───── Material for this exercise
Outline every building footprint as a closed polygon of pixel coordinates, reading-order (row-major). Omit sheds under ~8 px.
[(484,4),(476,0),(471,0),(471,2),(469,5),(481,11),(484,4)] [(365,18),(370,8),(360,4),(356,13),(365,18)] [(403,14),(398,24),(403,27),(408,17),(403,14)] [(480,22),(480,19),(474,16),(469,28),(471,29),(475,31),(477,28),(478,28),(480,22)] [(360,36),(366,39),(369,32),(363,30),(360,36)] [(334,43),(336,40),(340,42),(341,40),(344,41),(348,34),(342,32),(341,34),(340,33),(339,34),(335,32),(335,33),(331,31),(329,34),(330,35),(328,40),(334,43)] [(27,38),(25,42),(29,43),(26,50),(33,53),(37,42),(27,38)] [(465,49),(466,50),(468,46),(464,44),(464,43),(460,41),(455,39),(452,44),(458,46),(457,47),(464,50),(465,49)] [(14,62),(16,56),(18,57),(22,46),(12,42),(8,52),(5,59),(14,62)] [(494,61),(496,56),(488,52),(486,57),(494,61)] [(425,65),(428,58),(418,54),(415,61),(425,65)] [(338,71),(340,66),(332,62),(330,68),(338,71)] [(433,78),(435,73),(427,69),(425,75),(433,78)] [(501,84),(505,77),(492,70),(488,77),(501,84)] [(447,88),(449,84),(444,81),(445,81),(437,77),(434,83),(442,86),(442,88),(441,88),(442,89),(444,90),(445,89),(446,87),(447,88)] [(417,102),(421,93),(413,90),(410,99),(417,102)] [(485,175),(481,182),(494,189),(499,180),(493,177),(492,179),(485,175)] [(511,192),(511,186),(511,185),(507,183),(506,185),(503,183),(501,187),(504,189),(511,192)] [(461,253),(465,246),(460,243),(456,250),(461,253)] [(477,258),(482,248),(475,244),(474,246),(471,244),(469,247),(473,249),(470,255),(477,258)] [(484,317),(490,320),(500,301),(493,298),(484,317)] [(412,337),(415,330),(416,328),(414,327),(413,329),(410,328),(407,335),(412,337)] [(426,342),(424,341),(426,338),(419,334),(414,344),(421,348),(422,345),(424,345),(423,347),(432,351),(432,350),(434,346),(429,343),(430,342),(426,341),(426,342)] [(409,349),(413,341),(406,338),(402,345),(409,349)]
──────────
───── Material for this exercise
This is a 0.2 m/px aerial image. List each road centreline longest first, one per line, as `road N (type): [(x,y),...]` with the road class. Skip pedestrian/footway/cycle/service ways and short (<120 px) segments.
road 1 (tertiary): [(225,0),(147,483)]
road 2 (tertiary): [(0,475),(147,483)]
──────────
### Problem statement:
Reproduce word for word the lines of the entries above, starting with the line containing "This is a 0.2" and going on through the line containing "road 2 (tertiary): [(0,475),(147,483)]", with both of those lines included.

### The reply:
This is a 0.2 m/px aerial image. List each road centreline longest first, one per line, as `road N (type): [(x,y),...]` with the road class. Skip pedestrian/footway/cycle/service ways and short (<120 px) segments.
road 1 (tertiary): [(225,0),(147,483)]
road 2 (tertiary): [(0,475),(147,483)]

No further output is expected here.